## Description of the task
Repeat the listing below word for word, minus the pictures.

## Source material
"""

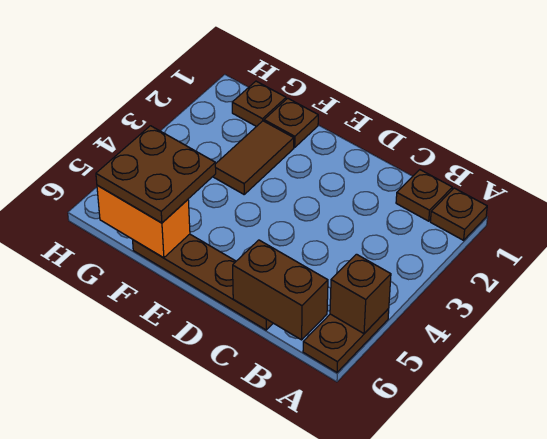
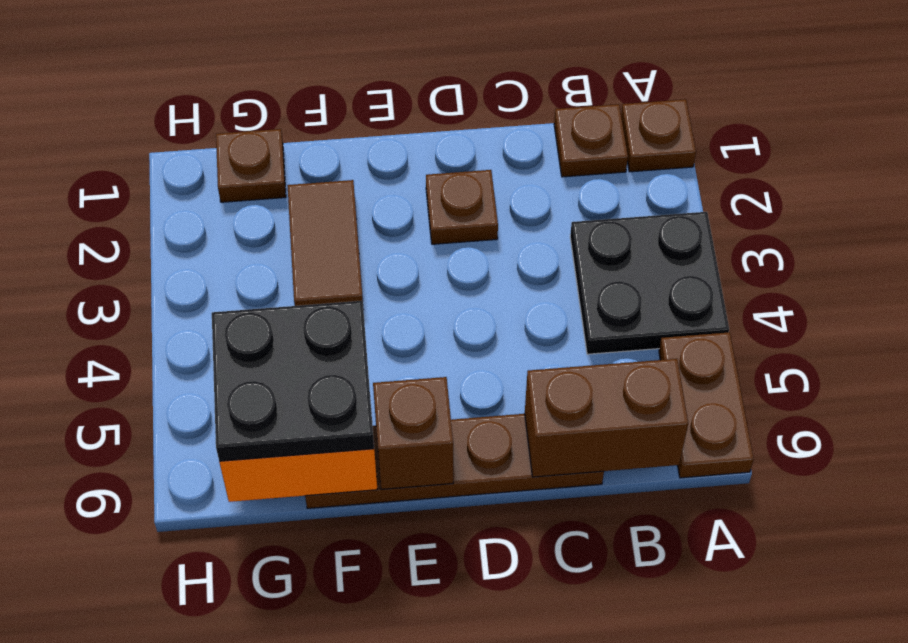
none -> black plate A3:B4 level 1
brown brick A5 level 2 -> brown brick E6 level 2
brown plate F1 level 1 -> brown plate D2 level 1
brown plate F5:G6 level 3 -> black plate F5:G6 level 3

"""

## Solved problem
none -> black plate A3:B4 level 1
brown brick A5 level 2 -> brown brick E6 level 2
brown plate F1 level 1 -> brown plate D2 level 1
brown plate F5:G6 level 3 -> black plate F5:G6 level 3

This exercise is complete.